#### Work order
Below are some entries. Repeat exactly the lines from the one with "R3: 8.2 (GND, N8) -> 8.2 (N8, N9)" through the one with "S3: switch (DGND, TRIG)", and only those.
··· Material for the task ···
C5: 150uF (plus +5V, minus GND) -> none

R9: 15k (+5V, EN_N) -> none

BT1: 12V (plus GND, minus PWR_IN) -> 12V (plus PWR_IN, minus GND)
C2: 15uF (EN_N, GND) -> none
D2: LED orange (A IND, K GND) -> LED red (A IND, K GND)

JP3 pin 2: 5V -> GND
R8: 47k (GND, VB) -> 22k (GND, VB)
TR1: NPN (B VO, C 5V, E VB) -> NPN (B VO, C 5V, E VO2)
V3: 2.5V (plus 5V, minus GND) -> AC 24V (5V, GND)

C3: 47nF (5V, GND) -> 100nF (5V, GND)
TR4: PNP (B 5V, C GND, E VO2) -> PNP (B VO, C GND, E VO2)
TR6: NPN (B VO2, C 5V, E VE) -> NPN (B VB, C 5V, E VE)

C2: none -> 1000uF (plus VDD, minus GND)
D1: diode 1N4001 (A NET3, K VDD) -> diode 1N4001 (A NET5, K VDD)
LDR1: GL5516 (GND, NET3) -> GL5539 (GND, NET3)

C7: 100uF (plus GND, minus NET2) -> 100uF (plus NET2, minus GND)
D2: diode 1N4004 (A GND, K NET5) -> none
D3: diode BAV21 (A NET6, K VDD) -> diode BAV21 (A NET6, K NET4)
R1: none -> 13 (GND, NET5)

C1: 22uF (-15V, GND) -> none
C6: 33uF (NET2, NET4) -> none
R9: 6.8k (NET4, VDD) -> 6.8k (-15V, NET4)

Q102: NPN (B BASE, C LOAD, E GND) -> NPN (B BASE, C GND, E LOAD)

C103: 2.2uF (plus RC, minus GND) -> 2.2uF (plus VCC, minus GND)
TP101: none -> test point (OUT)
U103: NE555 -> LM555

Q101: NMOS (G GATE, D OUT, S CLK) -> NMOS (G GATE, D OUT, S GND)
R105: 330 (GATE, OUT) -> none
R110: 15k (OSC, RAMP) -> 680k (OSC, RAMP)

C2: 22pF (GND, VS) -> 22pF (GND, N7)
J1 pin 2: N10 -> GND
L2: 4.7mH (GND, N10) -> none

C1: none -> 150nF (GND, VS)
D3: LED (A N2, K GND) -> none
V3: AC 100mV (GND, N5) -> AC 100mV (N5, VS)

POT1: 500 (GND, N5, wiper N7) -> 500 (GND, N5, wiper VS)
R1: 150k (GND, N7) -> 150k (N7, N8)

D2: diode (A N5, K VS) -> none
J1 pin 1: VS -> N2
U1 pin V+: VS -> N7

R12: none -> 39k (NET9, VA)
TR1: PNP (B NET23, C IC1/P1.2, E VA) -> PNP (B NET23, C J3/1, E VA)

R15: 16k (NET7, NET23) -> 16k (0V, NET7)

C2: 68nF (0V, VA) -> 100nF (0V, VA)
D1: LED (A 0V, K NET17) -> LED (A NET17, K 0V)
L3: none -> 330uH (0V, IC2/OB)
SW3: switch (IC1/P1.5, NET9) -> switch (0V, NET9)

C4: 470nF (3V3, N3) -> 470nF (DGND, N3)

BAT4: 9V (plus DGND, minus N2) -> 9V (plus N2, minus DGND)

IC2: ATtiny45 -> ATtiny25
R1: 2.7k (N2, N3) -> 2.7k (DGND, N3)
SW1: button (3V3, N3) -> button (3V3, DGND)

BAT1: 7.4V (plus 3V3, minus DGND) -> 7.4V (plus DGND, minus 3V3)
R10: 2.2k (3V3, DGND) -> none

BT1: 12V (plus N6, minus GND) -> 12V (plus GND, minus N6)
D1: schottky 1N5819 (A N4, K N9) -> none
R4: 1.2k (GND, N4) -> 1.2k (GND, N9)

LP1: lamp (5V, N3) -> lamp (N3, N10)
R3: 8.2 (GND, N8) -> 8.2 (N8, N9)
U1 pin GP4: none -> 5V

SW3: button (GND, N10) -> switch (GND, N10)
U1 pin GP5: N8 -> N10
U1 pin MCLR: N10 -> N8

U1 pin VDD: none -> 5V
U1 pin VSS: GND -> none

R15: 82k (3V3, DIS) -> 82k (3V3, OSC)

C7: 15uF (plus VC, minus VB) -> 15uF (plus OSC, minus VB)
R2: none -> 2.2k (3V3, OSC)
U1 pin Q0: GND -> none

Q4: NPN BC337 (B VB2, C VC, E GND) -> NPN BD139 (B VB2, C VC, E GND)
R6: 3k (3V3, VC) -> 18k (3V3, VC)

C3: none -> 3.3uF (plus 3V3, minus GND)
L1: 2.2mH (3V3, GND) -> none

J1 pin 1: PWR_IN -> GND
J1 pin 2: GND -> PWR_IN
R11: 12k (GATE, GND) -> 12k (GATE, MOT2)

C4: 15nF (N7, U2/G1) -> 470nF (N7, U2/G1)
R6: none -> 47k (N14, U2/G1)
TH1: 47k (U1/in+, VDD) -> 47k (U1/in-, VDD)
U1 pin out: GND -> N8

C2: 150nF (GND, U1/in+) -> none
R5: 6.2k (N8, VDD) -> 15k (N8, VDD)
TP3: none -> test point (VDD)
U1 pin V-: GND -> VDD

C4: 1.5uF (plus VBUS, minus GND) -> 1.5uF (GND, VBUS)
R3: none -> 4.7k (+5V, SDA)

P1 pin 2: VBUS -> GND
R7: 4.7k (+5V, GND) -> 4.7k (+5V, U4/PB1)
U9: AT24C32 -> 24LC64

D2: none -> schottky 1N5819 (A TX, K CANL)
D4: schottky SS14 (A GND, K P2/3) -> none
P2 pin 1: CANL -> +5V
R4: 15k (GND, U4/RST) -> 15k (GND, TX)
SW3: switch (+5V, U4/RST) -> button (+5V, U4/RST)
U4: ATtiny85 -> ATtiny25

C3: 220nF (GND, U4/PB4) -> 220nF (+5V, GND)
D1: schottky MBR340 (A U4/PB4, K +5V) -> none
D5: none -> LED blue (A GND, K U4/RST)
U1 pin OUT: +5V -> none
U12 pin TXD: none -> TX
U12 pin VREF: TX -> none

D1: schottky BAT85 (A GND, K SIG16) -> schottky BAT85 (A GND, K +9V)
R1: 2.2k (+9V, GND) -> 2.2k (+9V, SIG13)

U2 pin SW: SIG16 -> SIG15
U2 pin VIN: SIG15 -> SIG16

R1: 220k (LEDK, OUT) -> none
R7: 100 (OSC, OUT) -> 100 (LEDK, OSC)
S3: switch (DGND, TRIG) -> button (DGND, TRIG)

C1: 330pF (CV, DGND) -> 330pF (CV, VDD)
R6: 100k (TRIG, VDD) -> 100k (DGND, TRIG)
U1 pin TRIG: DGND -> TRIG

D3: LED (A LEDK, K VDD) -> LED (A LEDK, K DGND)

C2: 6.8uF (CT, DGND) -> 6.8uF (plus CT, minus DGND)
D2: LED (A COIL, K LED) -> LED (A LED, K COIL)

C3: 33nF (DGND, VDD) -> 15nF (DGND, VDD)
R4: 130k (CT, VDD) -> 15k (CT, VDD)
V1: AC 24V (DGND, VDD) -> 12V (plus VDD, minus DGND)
···
#### Result of the task
R3: 8.2 (GND, N8) -> 8.2 (N8, N9)
U1 pin GP4: none -> 5V

SW3: button (GND, N10) -> switch (GND, N10)
U1 pin GP5: N8 -> N10
U1 pin MCLR: N10 -> N8

U1 pin VDD: none -> 5V
U1 pin VSS: GND -> none

R15: 82k (3V3, DIS) -> 82k (3V3, OSC)

C7: 15uF (plus VC, minus VB) -> 15uF (plus OSC, minus VB)
R2: none -> 2.2k (3V3, OSC)
U1 pin Q0: GND -> none

Q4: NPN BC337 (B VB2, C VC, E GND) -> NPN BD139 (B VB2, C VC, E GND)
R6: 3k (3V3, VC) -> 18k (3V3, VC)

C3: none -> 3.3uF (plus 3V3, minus GND)
L1: 2.2mH (3V3, GND) -> none

J1 pin 1: PWR_IN -> GND
J1 pin 2: GND -> PWR_IN
R11: 12k (GATE, GND) -> 12k (GATE, MOT2)

C4: 15nF (N7, U2/G1) -> 470nF (N7, U2/G1)
R6: none -> 47k (N14, U2/G1)
TH1: 47k (U1/in+, VDD) -> 47k (U1/in-, VDD)
U1 pin out: GND -> N8

C2: 150nF (GND, U1/in+) -> none
R5: 6.2k (N8, VDD) -> 15k (N8, VDD)
TP3: none -> test point (VDD)
U1 pin V-: GND -> VDD

C4: 1.5uF (plus VBUS, minus GND) -> 1.5uF (GND, VBUS)
R3: none -> 4.7k (+5V, SDA)

P1 pin 2: VBUS -> GND
R7: 4.7k (+5V, GND) -> 4.7k (+5V, U4/PB1)
U9: AT24C32 -> 24LC64

D2: none -> schottky 1N5819 (A TX, K CANL)
D4: schottky SS14 (A GND, K P2/3) -> none
P2 pin 1: CANL -> +5V
R4: 15k (GND, U4/RST) -> 15k (GND, TX)
SW3: switch (+5V, U4/RST) -> button (+5V, U4/RST)
U4: ATtiny85 -> ATtiny25

C3: 220nF (GND, U4/PB4) -> 220nF (+5V, GND)
D1: schottky MBR340 (A U4/PB4, K +5V) -> none
D5: none -> LED blue (A GND, K U4/RST)
U1 pin OUT: +5V -> none
U12 pin TXD: none -> TX
U12 pin VREF: TX -> none

D1: schottky BAT85 (A GND, K SIG16) -> schottky BAT85 (A GND, K +9V)
R1: 2.2k (+9V, GND) -> 2.2k (+9V, SIG13)

U2 pin SW: SIG16 -> SIG15
U2 pin VIN: SIG15 -> SIG16

R1: 220k (LEDK, OUT) -> none
R7: 100 (OSC, OUT) -> 100 (LEDK, OSC)
S3: switch (DGND, TRIG) -> button (DGND, TRIG)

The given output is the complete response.